◆ PROBLEM ◆
All of the lines below need to be copied exactly, apart from the pictures.
+++++
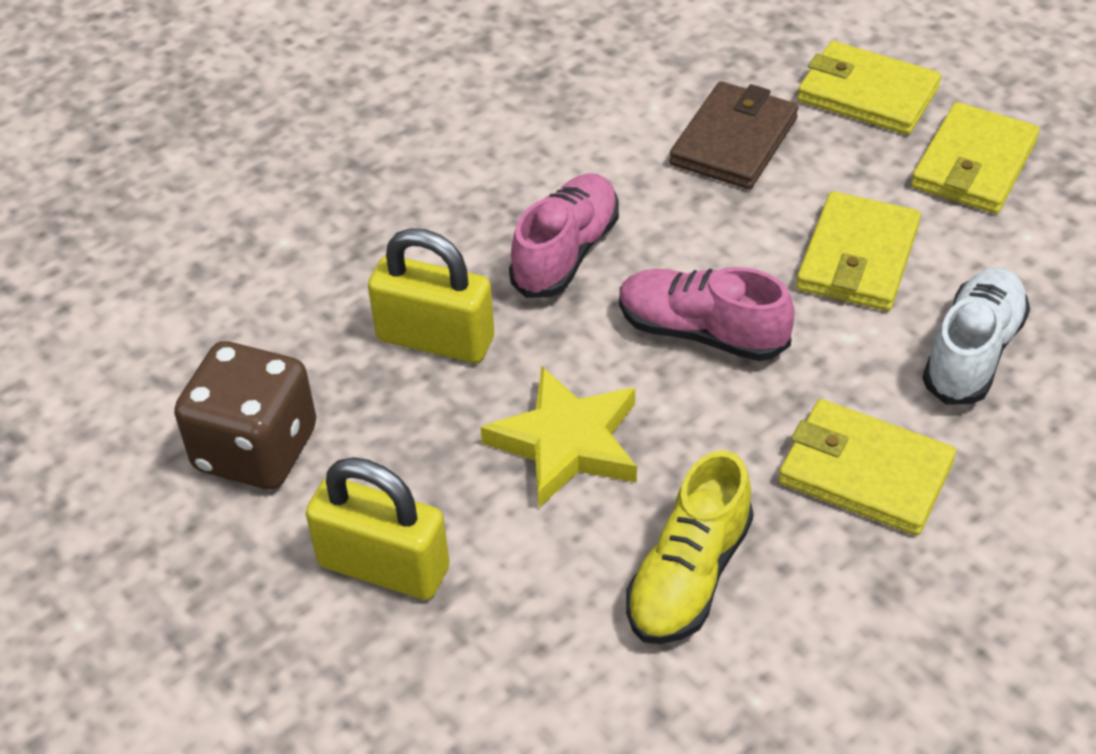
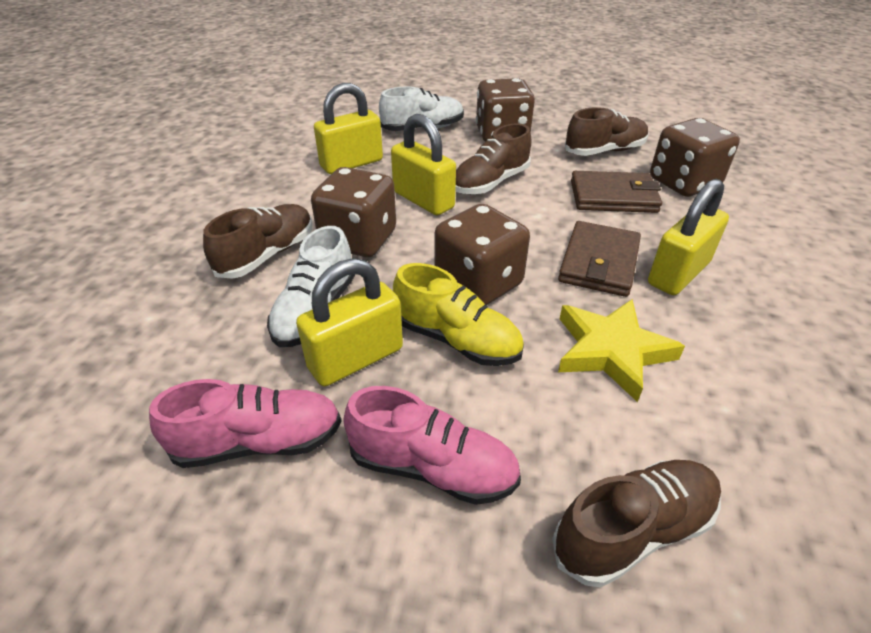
brown dice: 1 -> 4
brown shoe: 0 -> 4
brown wallet: 1 -> 2
white shoe: 1 -> 2
yellow padlock: 2 -> 4
yellow wallet: 4 -> 0

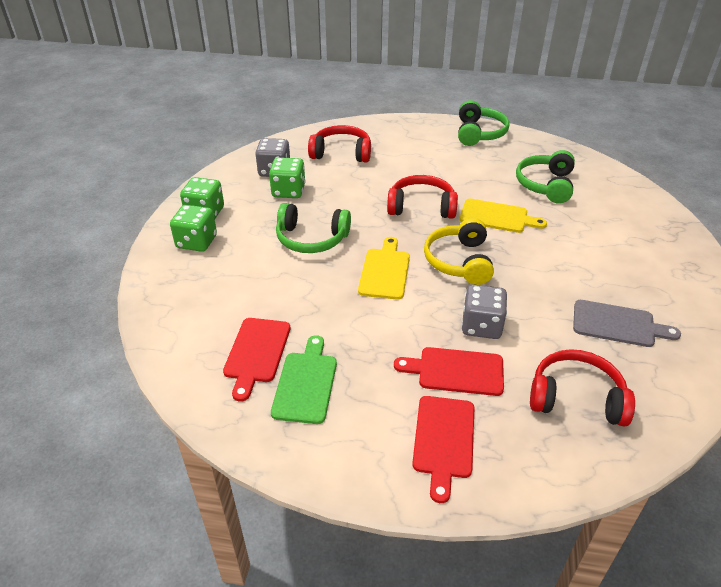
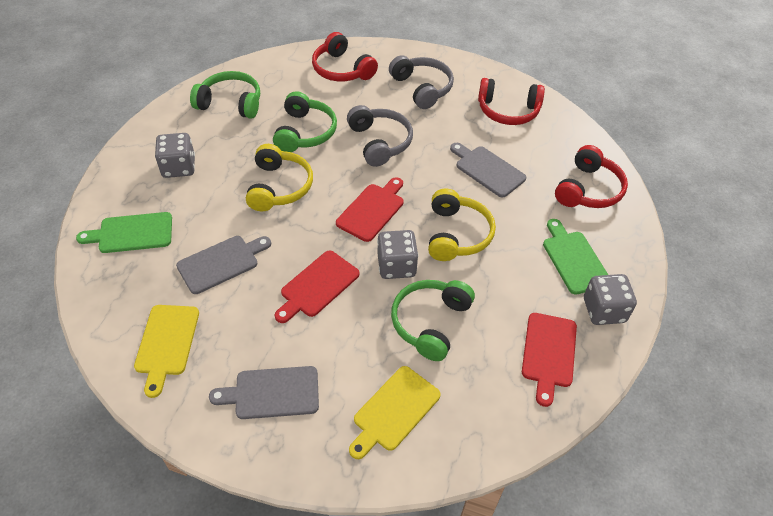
green cutting board: 1 -> 2
green dice: 3 -> 0
grey cutting board: 1 -> 3
grey dice: 2 -> 3
grey headphones: 0 -> 2
yellow headphones: 1 -> 2

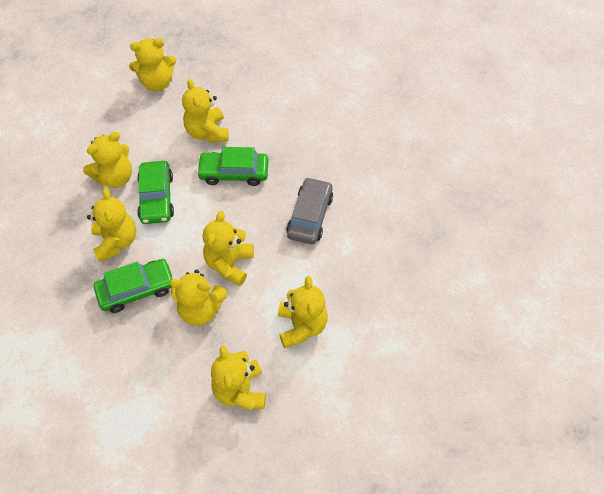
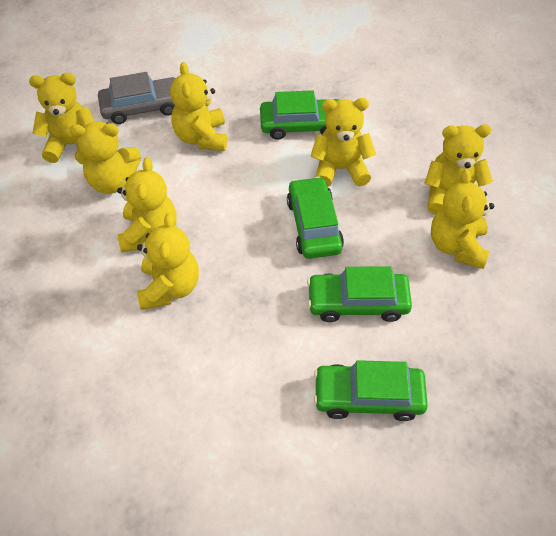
green car: 3 -> 4

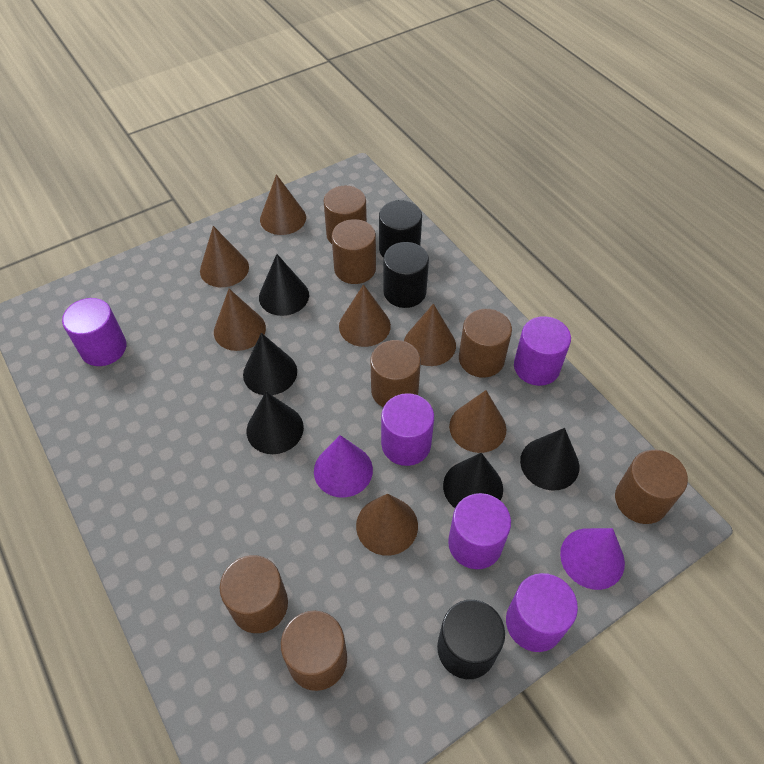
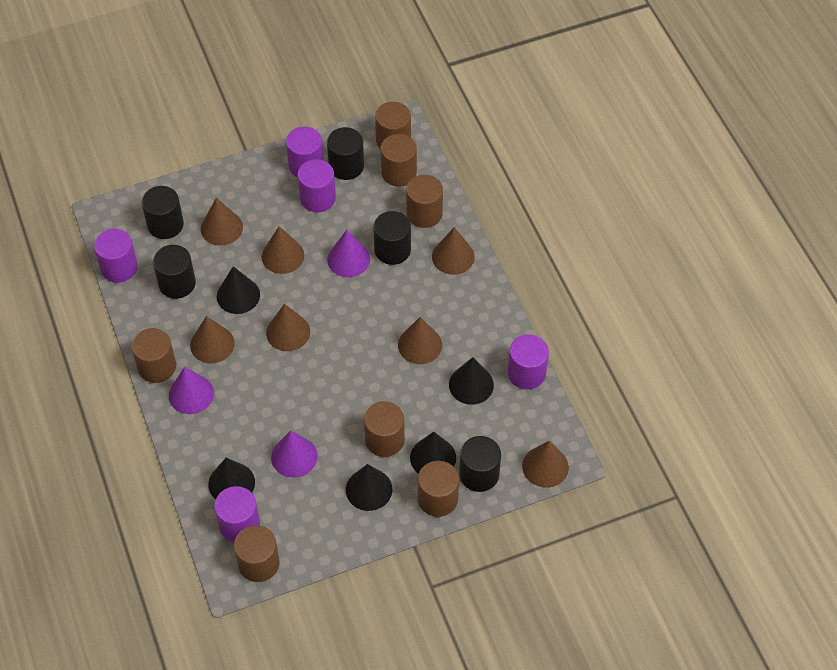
black cylinder: 3 -> 5
purple cone: 2 -> 3

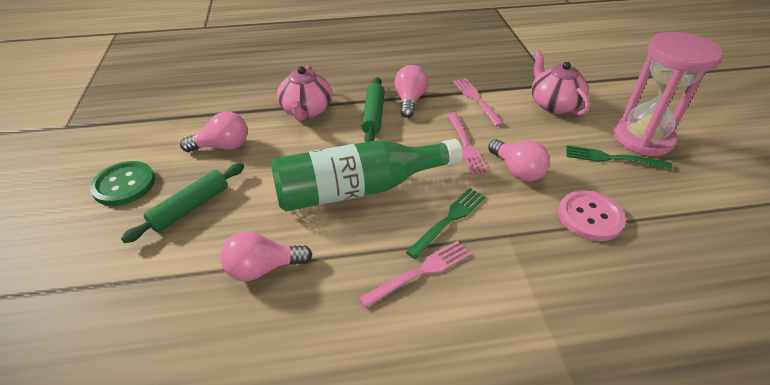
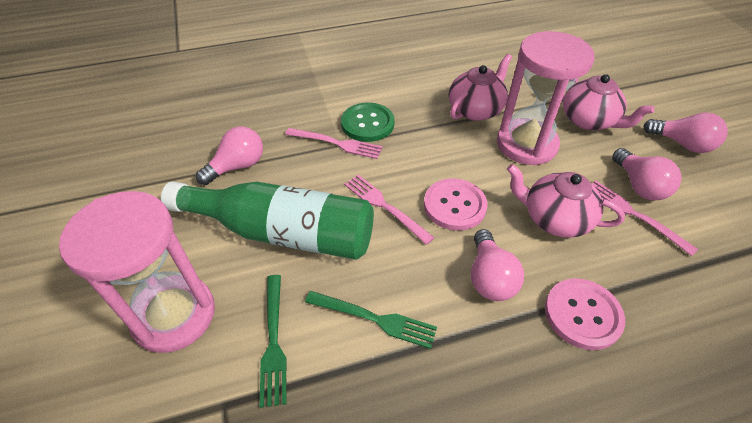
green rolling pin: 2 -> 0
pink button: 1 -> 2
pink hourglass: 1 -> 2
pink teapot: 2 -> 3

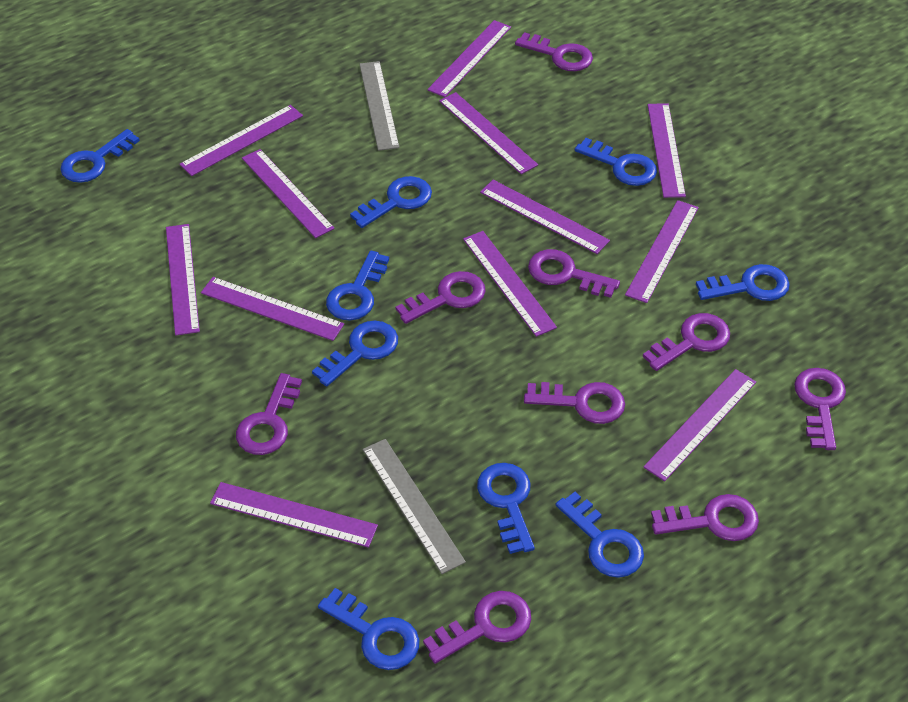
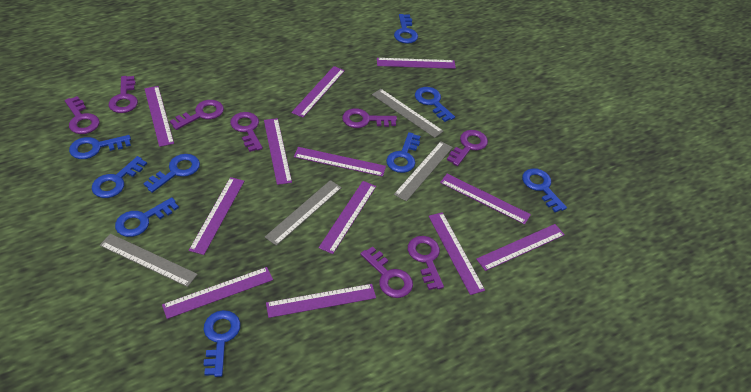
grey ruler: 2 -> 4
purple key: 9 -> 8

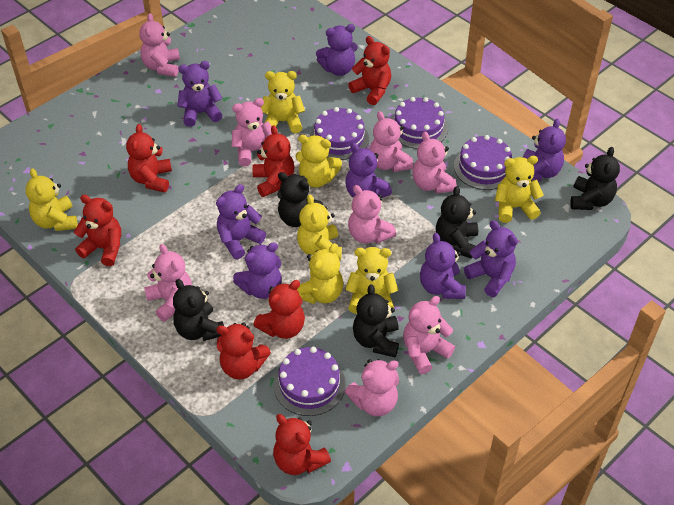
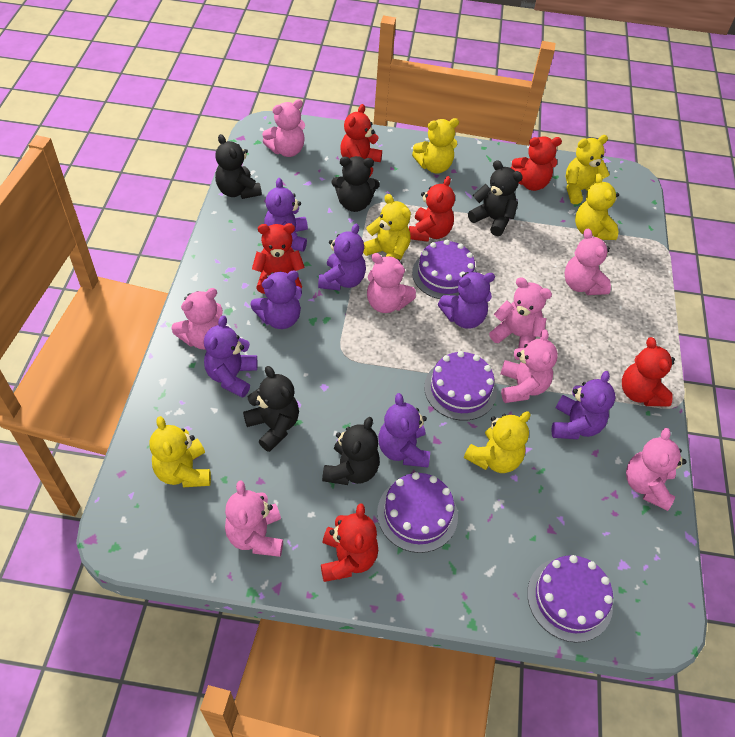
purple teddy bear: 8 -> 7
red teddy bear: 7 -> 6
yellow teddy bear: 7 -> 6

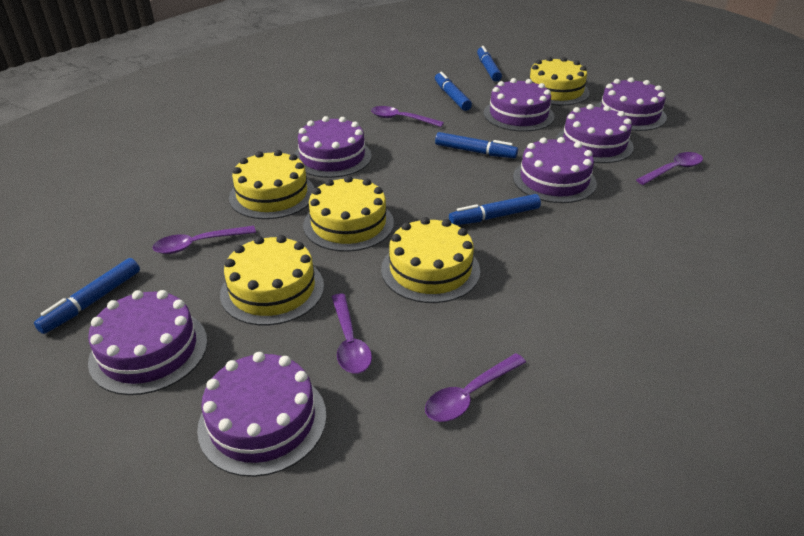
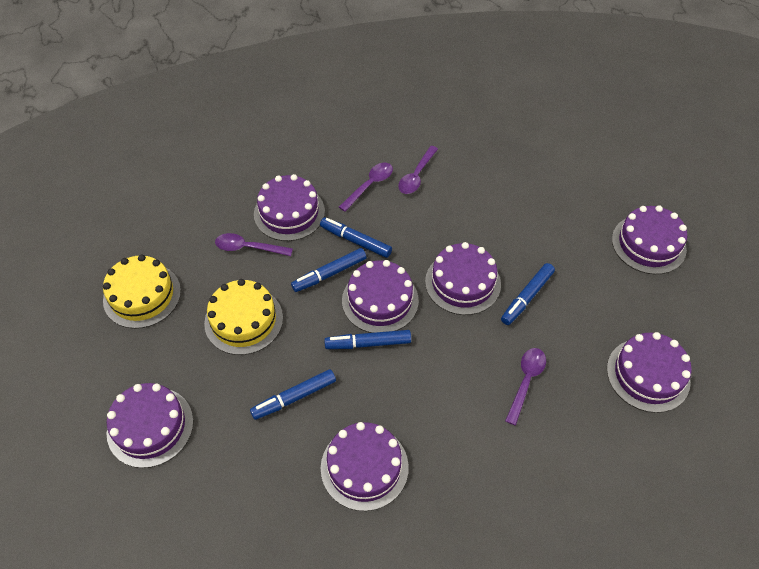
purple spoon: 5 -> 4
yellow cake: 5 -> 2

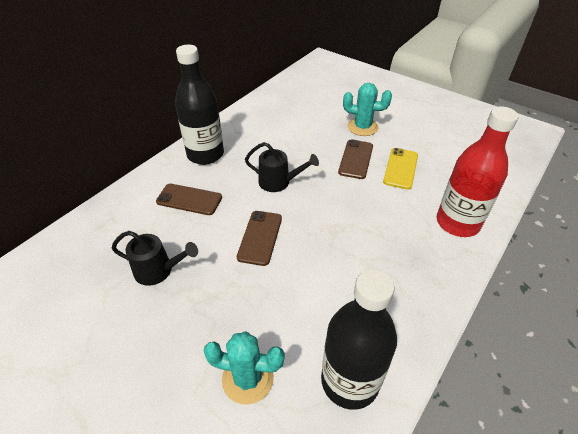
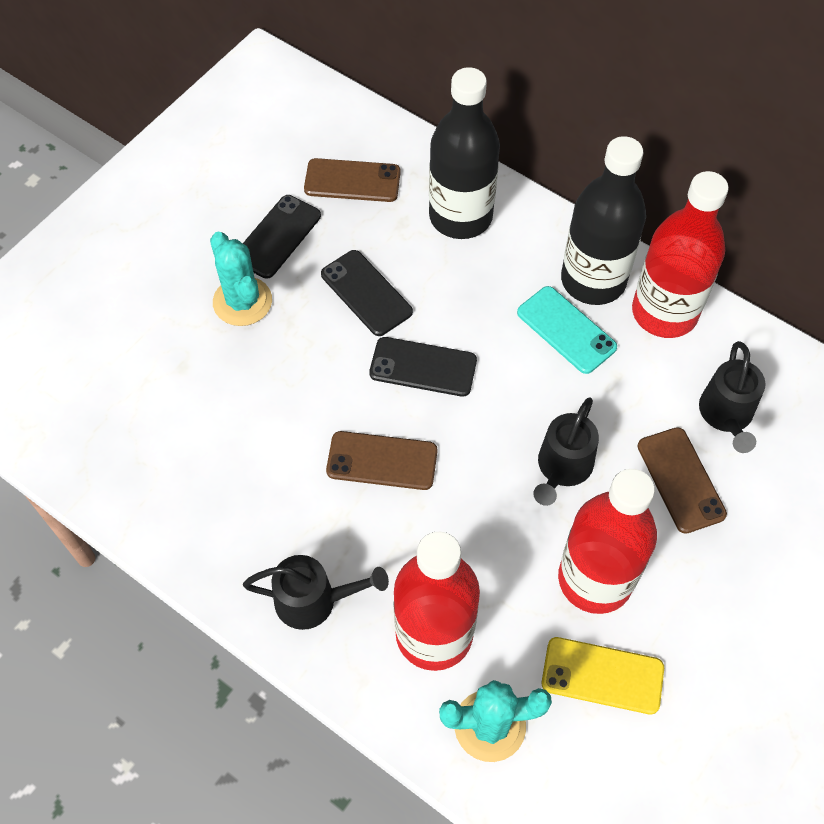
black phone: 0 -> 3
black watering can: 2 -> 3
red bottle: 1 -> 3
turquoise phone: 0 -> 1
+++++
◆ RESPONSE AREA ◆
brown dice: 1 -> 4
brown shoe: 0 -> 4
brown wallet: 1 -> 2
white shoe: 1 -> 2
yellow padlock: 2 -> 4
yellow wallet: 4 -> 0

green cutting board: 1 -> 2
green dice: 3 -> 0
grey cutting board: 1 -> 3
grey dice: 2 -> 3
grey headphones: 0 -> 2
yellow headphones: 1 -> 2

green car: 3 -> 4

black cylinder: 3 -> 5
purple cone: 2 -> 3

green rolling pin: 2 -> 0
pink button: 1 -> 2
pink hourglass: 1 -> 2
pink teapot: 2 -> 3

grey ruler: 2 -> 4
purple key: 9 -> 8

purple teddy bear: 8 -> 7
red teddy bear: 7 -> 6
yellow teddy bear: 7 -> 6

purple spoon: 5 -> 4
yellow cake: 5 -> 2

black phone: 0 -> 3
black watering can: 2 -> 3
red bottle: 1 -> 3
turquoise phone: 0 -> 1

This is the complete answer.